◆ **Task to carry out**
Every record must be repeated exactly; omit any pictures they contain.

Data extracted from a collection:
Segment Open
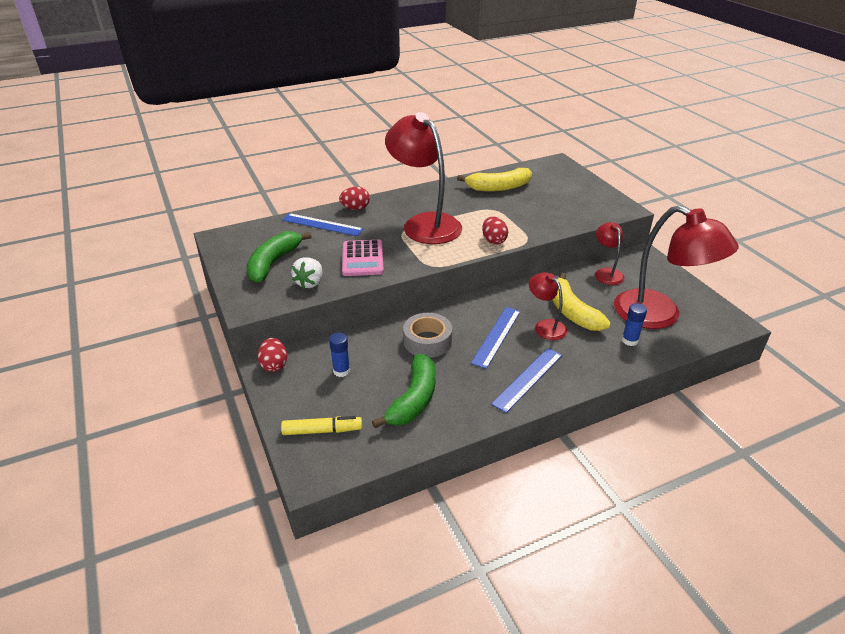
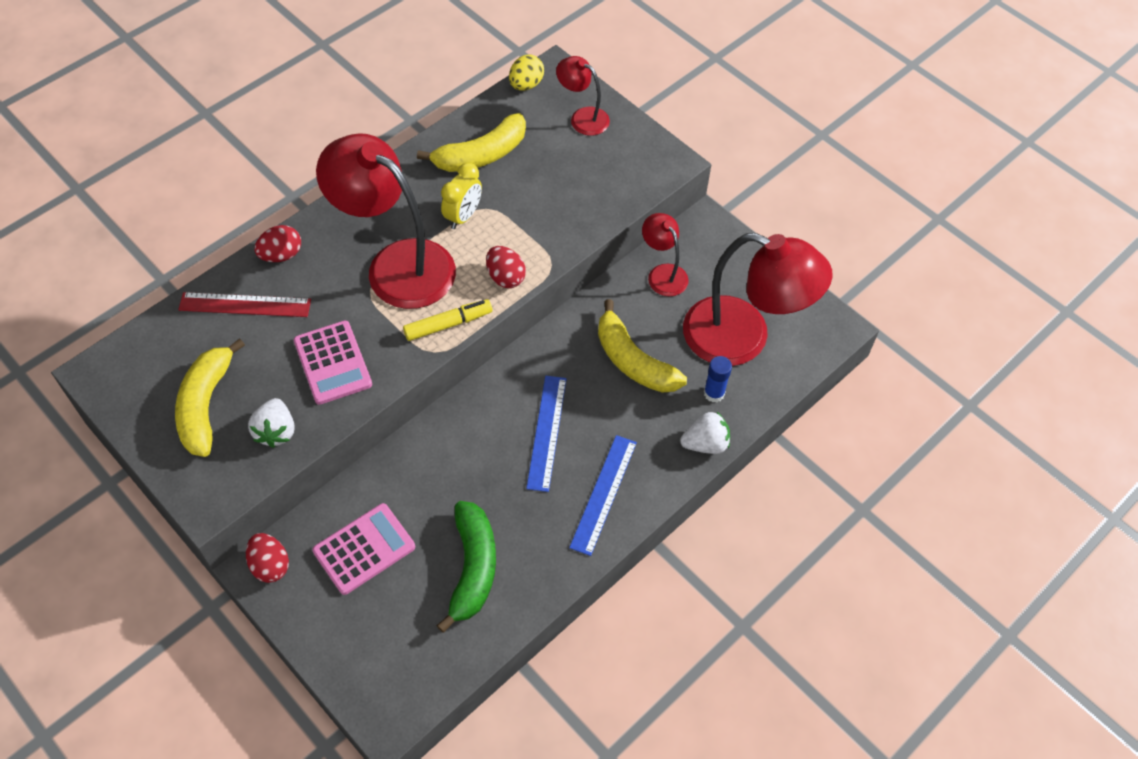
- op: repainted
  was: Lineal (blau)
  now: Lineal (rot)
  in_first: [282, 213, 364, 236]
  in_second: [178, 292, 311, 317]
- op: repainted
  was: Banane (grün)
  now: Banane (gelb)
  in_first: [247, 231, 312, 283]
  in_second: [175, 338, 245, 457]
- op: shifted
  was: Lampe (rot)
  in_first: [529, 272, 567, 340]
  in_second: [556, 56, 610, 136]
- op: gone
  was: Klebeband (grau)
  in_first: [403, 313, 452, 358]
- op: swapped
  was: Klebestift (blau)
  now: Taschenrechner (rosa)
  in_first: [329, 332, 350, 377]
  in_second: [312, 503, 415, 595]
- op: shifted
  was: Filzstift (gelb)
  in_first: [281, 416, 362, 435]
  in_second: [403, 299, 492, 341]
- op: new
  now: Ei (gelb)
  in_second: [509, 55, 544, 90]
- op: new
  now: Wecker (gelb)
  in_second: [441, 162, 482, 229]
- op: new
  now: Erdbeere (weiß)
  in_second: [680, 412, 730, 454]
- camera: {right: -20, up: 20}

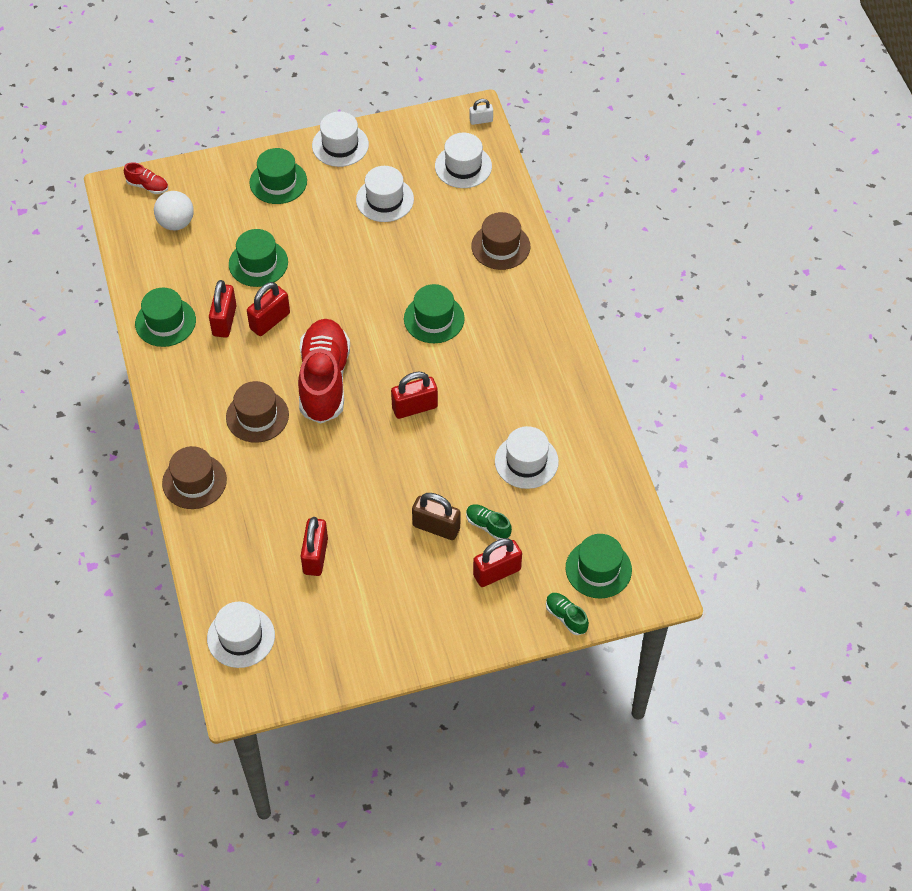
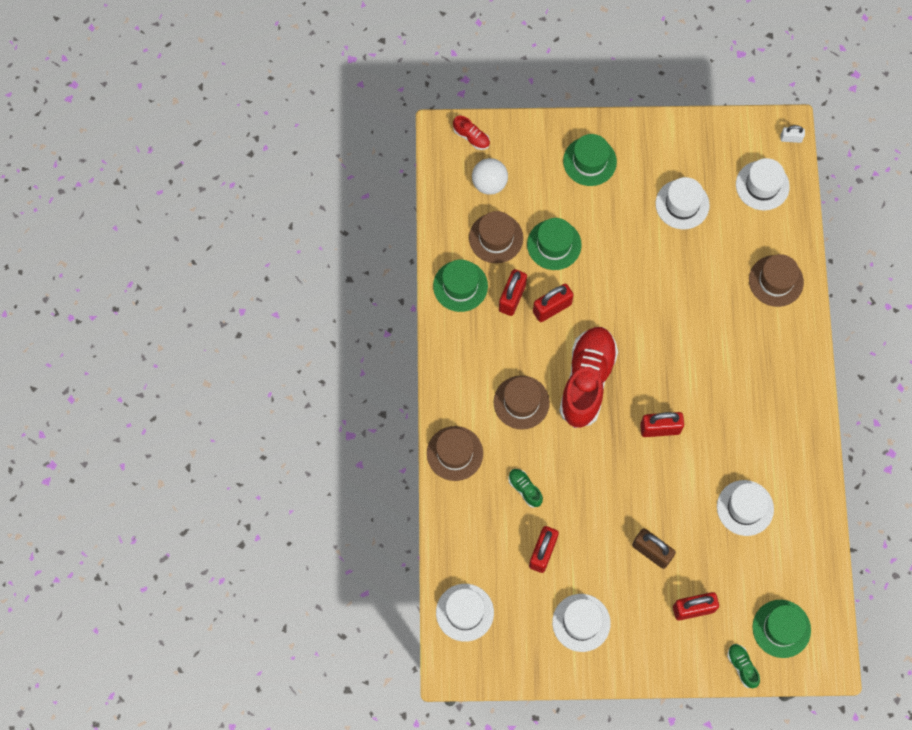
- op: shifted
  was: Hut (weiß)
  in_first: [312, 112, 369, 167]
  in_second: [552, 594, 611, 652]
- op: gone
  was: Hut (grün)
  in_first: [404, 284, 465, 343]
- op: shifted
  was: Schuh (grün)
  in_first: [466, 504, 512, 540]
  in_second: [508, 469, 543, 508]
- op: new
  now: Hut (braun)
  in_second: [469, 211, 523, 263]
- camera: {right: 15, up: 15}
Segment Closed
◆ **Expected answer**
- op: repainted
  was: Lineal (blau)
  now: Lineal (rot)
  in_first: [282, 213, 364, 236]
  in_second: [178, 292, 311, 317]
- op: repainted
  was: Banane (grün)
  now: Banane (gelb)
  in_first: [247, 231, 312, 283]
  in_second: [175, 338, 245, 457]
- op: shifted
  was: Lampe (rot)
  in_first: [529, 272, 567, 340]
  in_second: [556, 56, 610, 136]
- op: gone
  was: Klebeband (grau)
  in_first: [403, 313, 452, 358]
- op: swapped
  was: Klebestift (blau)
  now: Taschenrechner (rosa)
  in_first: [329, 332, 350, 377]
  in_second: [312, 503, 415, 595]
- op: shifted
  was: Filzstift (gelb)
  in_first: [281, 416, 362, 435]
  in_second: [403, 299, 492, 341]
- op: new
  now: Ei (gelb)
  in_second: [509, 55, 544, 90]
- op: new
  now: Wecker (gelb)
  in_second: [441, 162, 482, 229]
- op: new
  now: Erdbeere (weiß)
  in_second: [680, 412, 730, 454]
- camera: {right: -20, up: 20}

- op: shifted
  was: Hut (weiß)
  in_first: [312, 112, 369, 167]
  in_second: [552, 594, 611, 652]
- op: gone
  was: Hut (grün)
  in_first: [404, 284, 465, 343]
- op: shifted
  was: Schuh (grün)
  in_first: [466, 504, 512, 540]
  in_second: [508, 469, 543, 508]
- op: new
  now: Hut (braun)
  in_second: [469, 211, 523, 263]
- camera: {right: 15, up: 15}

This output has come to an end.